TASK OBJECTIVE
Records follow. Copy every line with "pyramid".

INFORMATION GIVEN
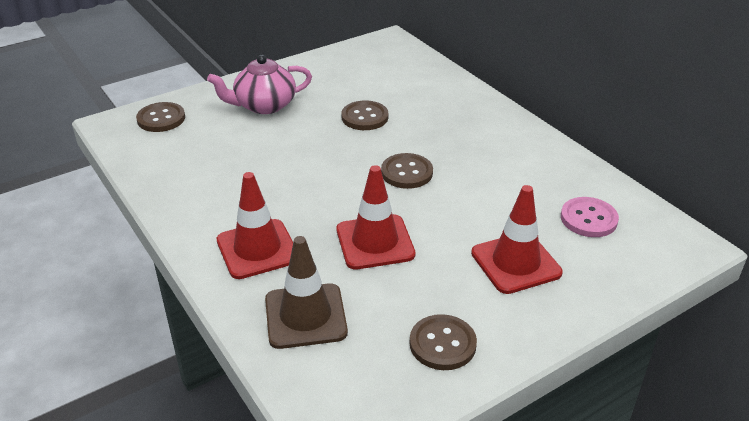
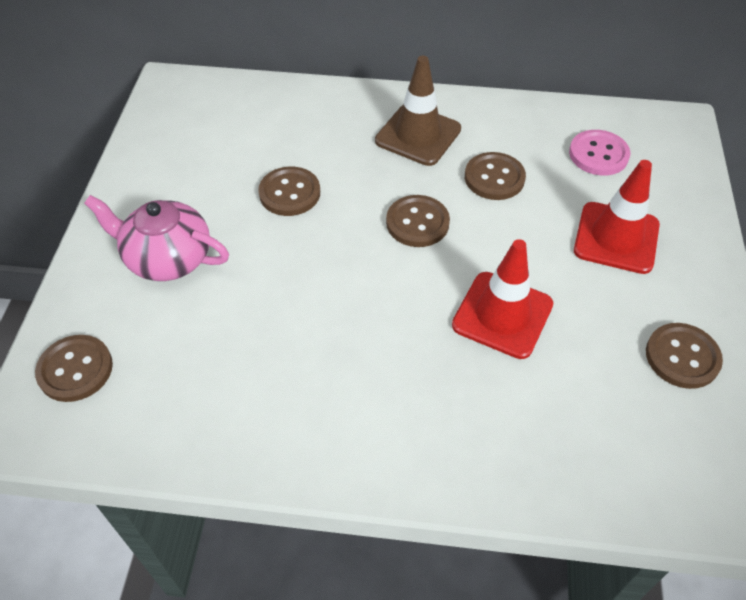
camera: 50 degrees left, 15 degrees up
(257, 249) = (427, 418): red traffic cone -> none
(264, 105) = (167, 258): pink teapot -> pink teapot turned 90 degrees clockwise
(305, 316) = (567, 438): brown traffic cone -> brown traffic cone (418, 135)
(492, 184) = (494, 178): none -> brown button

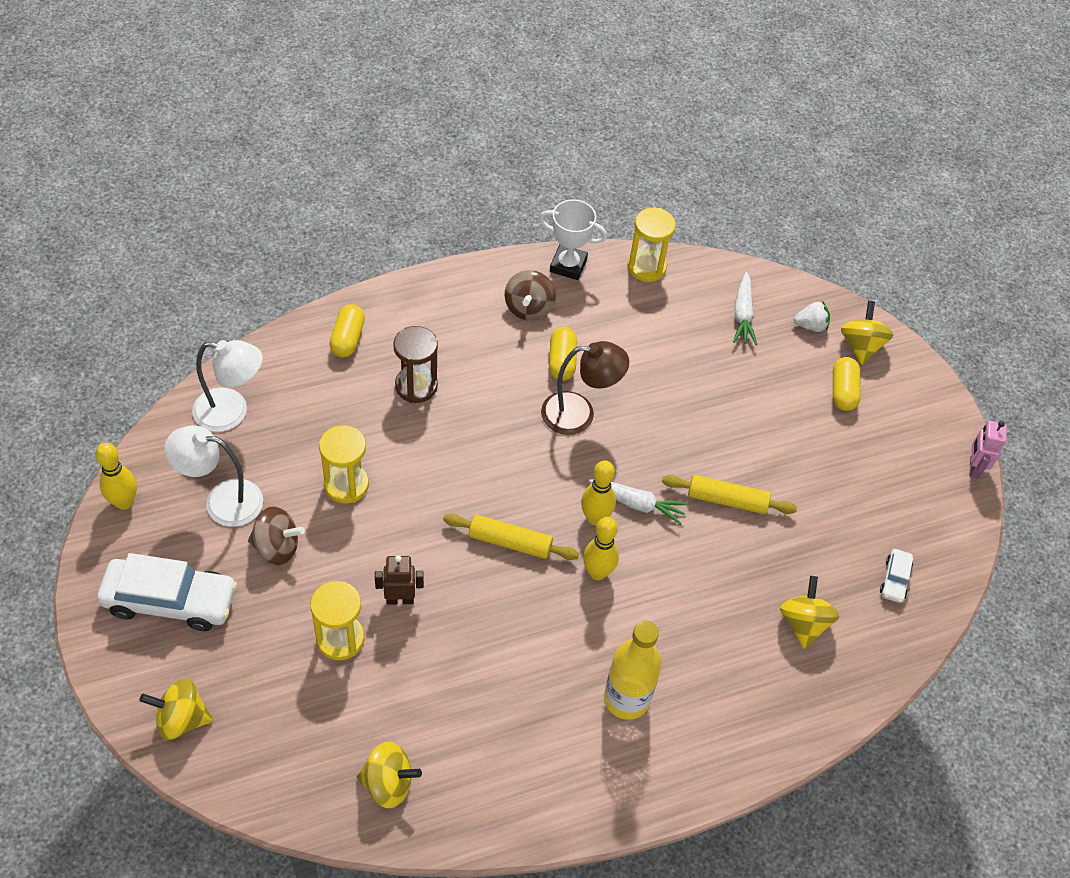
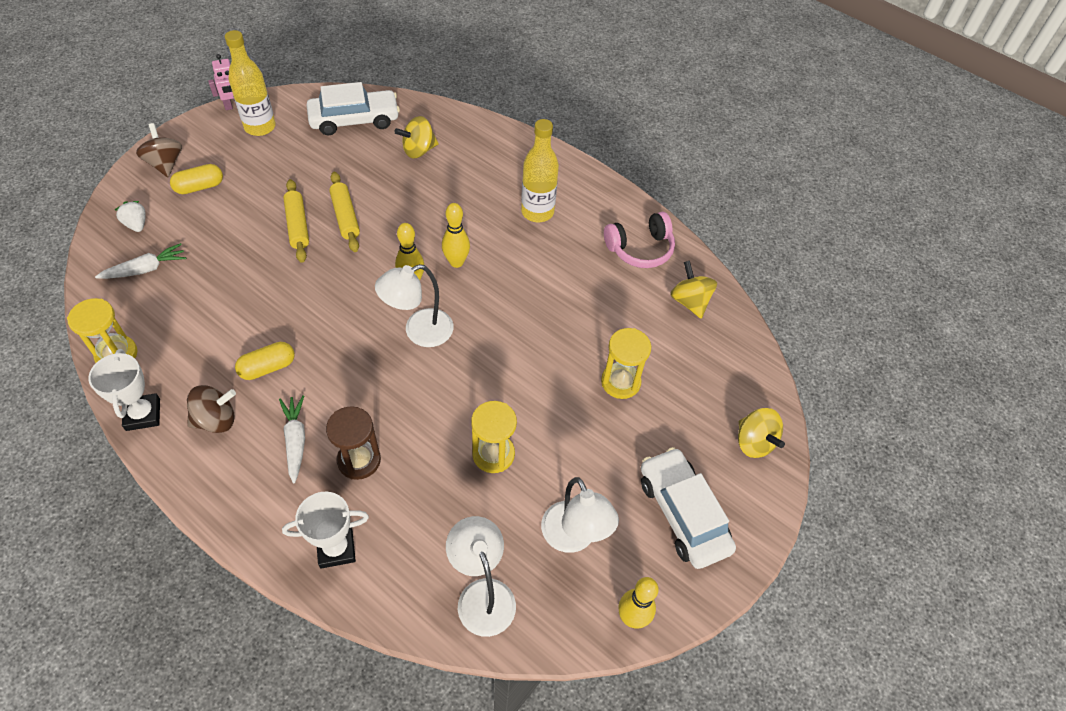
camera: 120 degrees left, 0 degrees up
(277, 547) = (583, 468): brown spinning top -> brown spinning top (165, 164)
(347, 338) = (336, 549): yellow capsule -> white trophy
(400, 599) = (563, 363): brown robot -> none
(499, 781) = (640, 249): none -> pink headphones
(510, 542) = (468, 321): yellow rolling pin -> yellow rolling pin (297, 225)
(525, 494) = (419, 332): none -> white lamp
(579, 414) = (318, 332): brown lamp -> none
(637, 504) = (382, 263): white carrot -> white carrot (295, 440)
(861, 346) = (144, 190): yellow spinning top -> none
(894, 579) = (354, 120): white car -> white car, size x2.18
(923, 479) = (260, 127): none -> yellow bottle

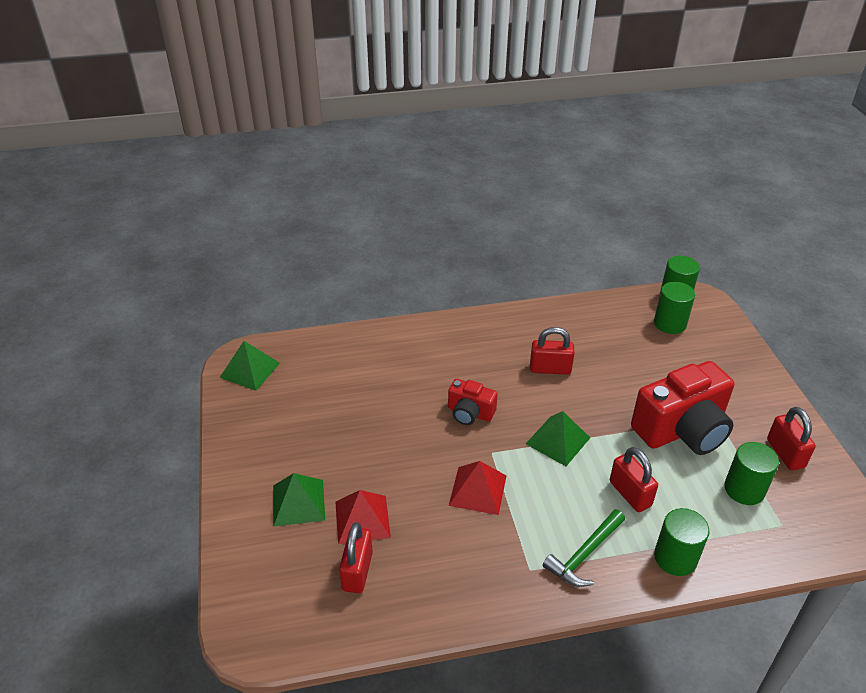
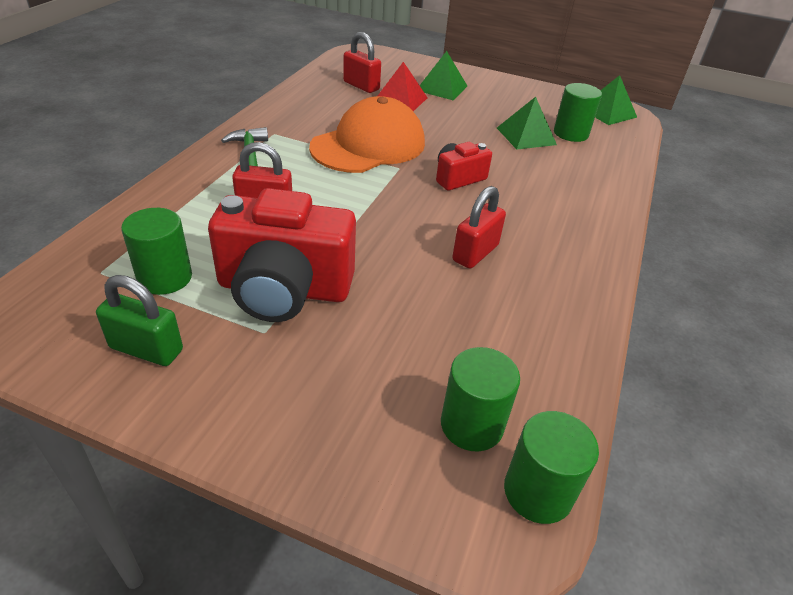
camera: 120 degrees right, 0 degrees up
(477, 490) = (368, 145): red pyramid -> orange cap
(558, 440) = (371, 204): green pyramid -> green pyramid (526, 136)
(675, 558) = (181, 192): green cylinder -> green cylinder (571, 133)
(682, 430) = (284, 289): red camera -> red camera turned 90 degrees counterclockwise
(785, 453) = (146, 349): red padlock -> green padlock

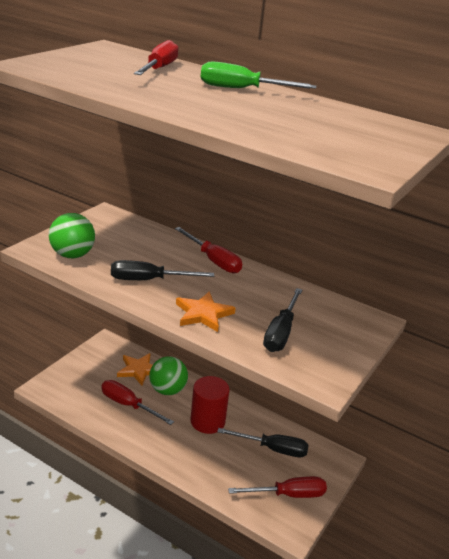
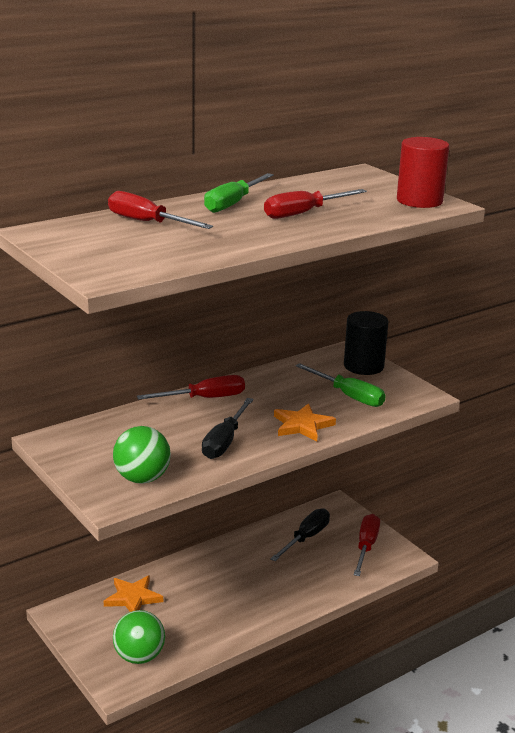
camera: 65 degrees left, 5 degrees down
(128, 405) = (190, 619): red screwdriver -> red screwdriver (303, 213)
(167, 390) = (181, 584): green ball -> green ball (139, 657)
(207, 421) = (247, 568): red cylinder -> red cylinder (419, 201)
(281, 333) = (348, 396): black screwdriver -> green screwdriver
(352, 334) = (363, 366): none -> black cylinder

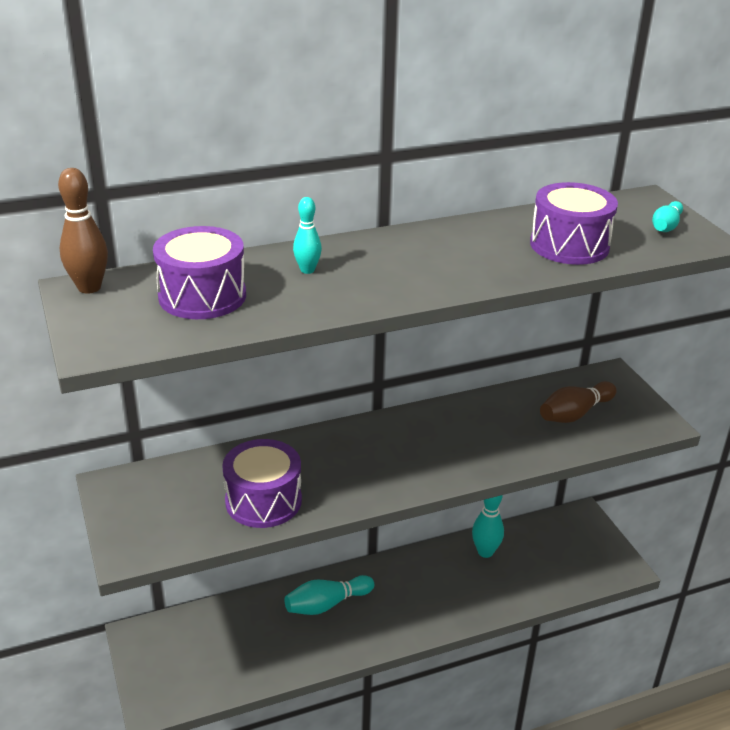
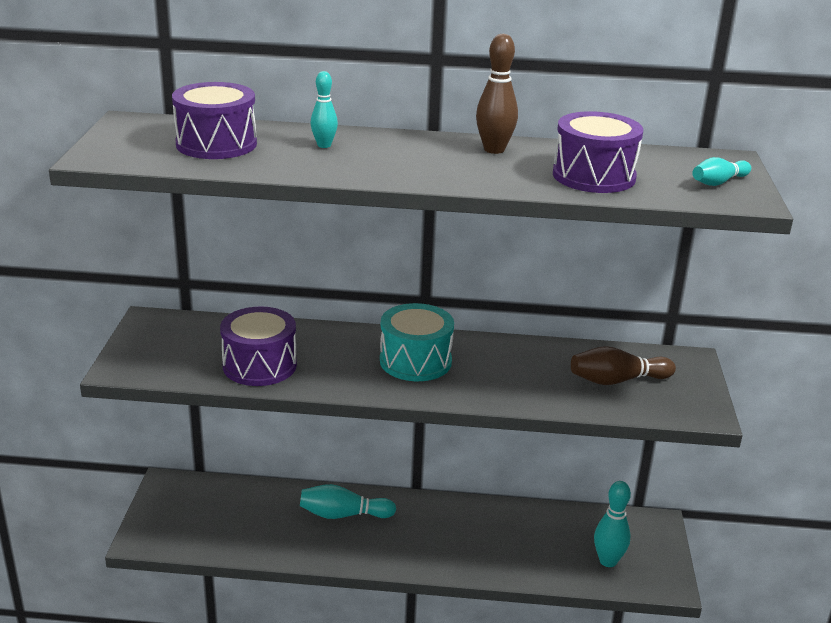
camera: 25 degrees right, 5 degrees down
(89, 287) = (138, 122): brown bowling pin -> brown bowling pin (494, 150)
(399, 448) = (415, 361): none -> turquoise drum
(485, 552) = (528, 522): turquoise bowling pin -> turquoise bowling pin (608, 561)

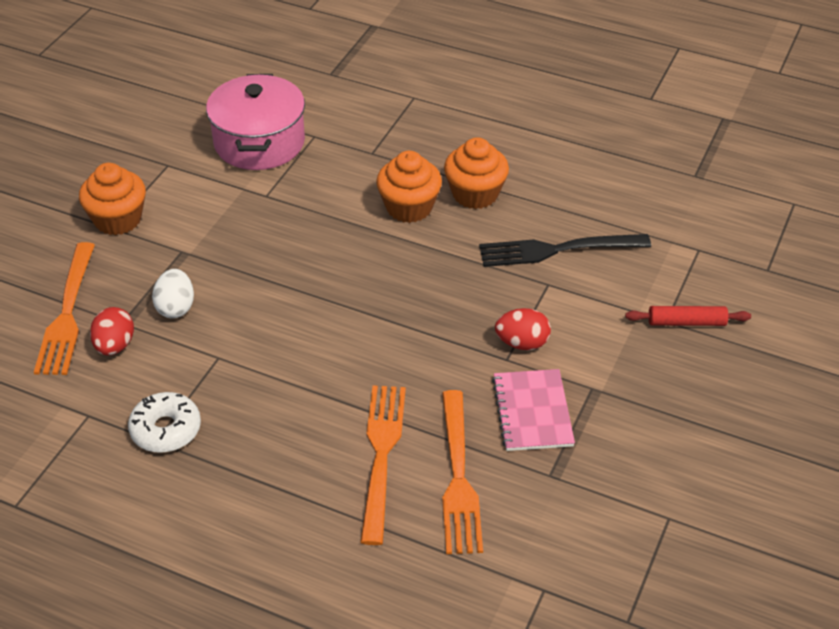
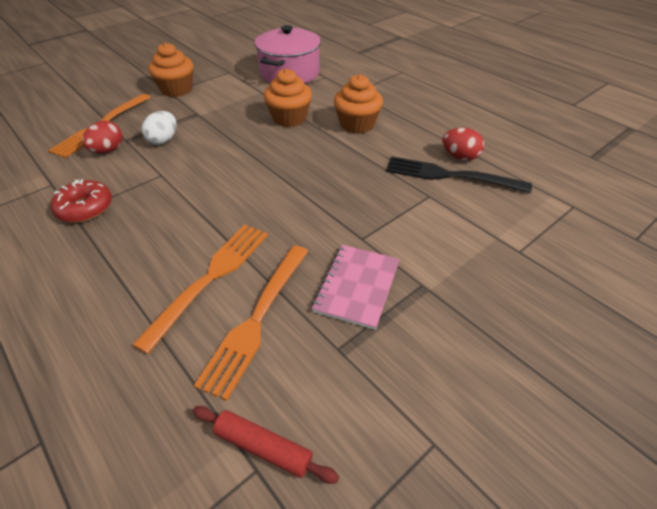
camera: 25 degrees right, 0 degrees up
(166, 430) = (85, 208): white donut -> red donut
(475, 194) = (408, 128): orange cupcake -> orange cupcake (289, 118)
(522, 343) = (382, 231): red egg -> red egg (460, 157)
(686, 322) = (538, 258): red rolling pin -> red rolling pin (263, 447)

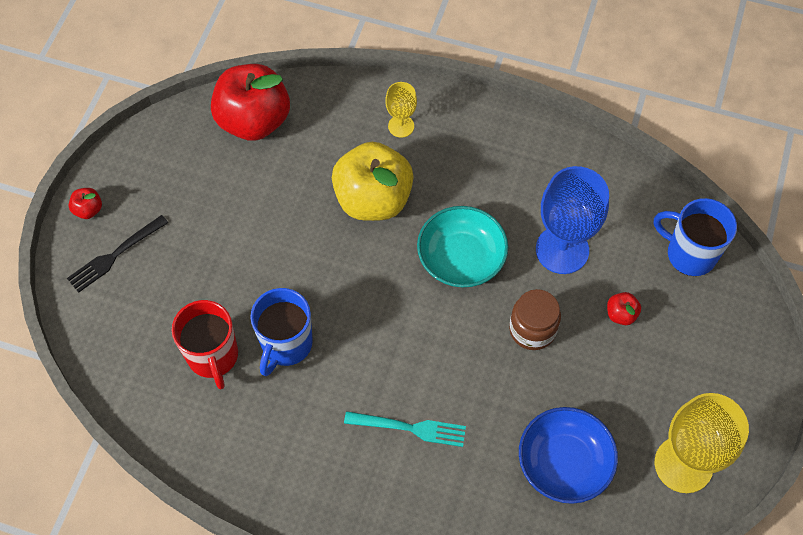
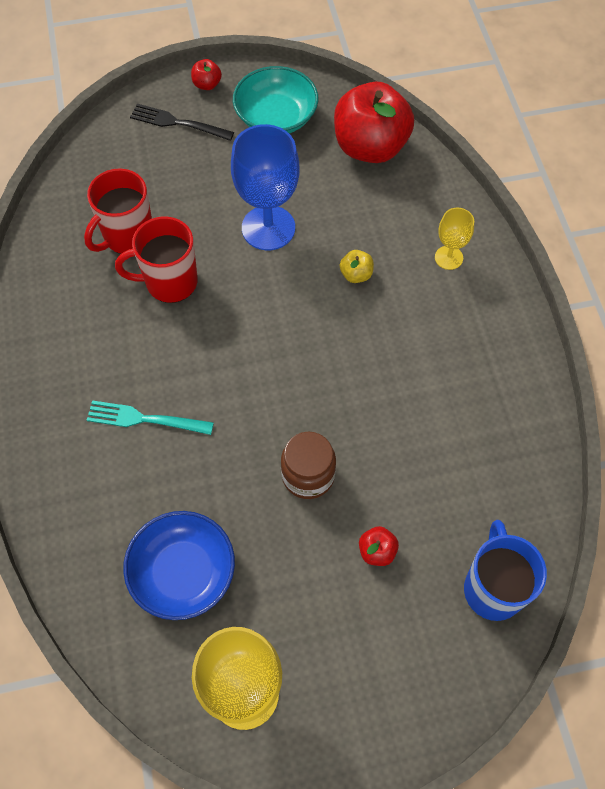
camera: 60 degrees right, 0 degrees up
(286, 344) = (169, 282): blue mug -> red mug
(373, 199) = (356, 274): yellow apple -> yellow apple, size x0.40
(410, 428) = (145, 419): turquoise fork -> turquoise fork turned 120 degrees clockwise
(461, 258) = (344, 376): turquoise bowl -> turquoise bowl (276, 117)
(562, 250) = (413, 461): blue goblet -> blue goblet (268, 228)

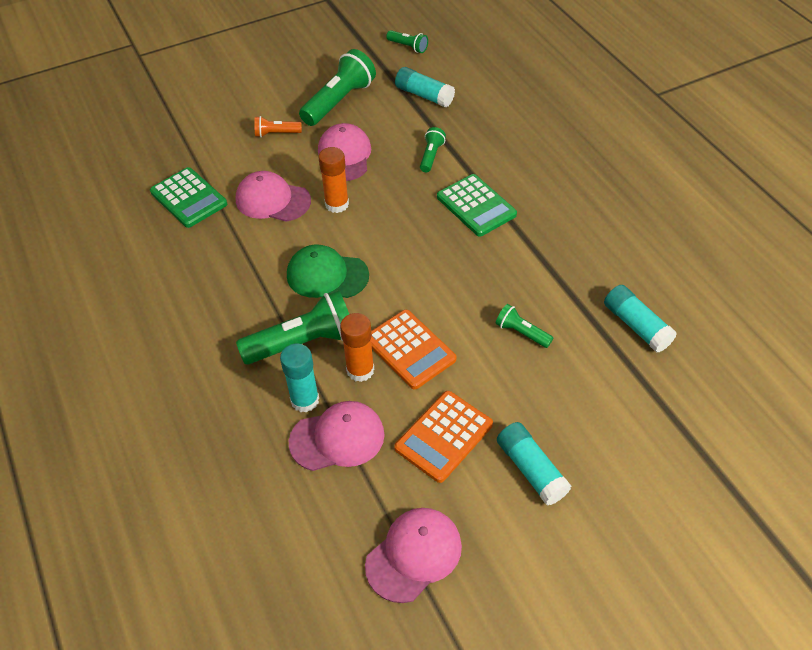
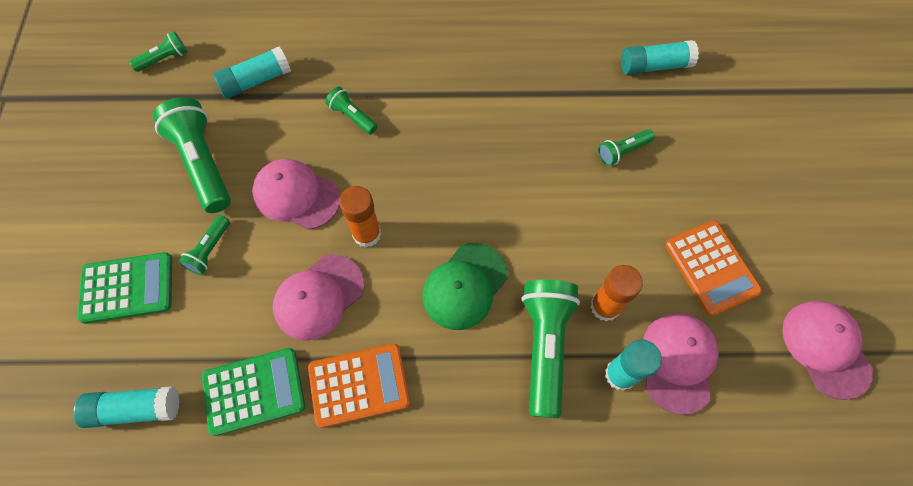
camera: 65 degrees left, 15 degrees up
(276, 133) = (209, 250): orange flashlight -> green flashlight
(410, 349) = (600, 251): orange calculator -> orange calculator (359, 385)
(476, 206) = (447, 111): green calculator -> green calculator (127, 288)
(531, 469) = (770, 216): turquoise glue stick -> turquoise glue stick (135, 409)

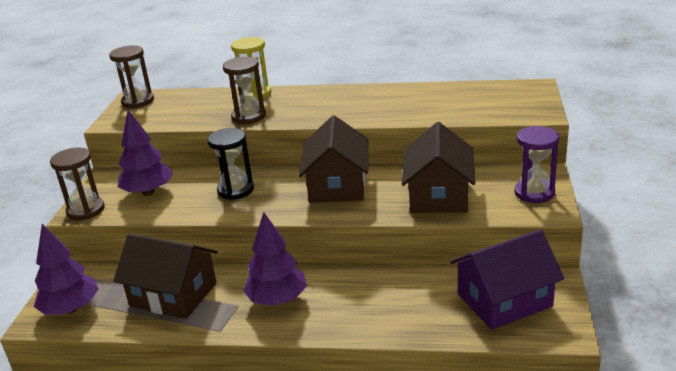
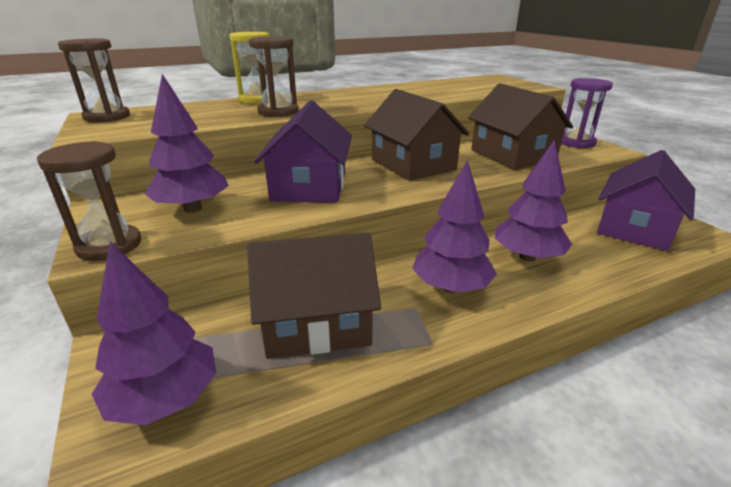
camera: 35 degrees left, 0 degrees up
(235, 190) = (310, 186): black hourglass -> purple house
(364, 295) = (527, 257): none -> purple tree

ANSWER TO THIS EXERCISE
(477, 490) = (368, 145): red pyramid -> orange cap
(558, 440) = (371, 204): green pyramid -> green pyramid (526, 136)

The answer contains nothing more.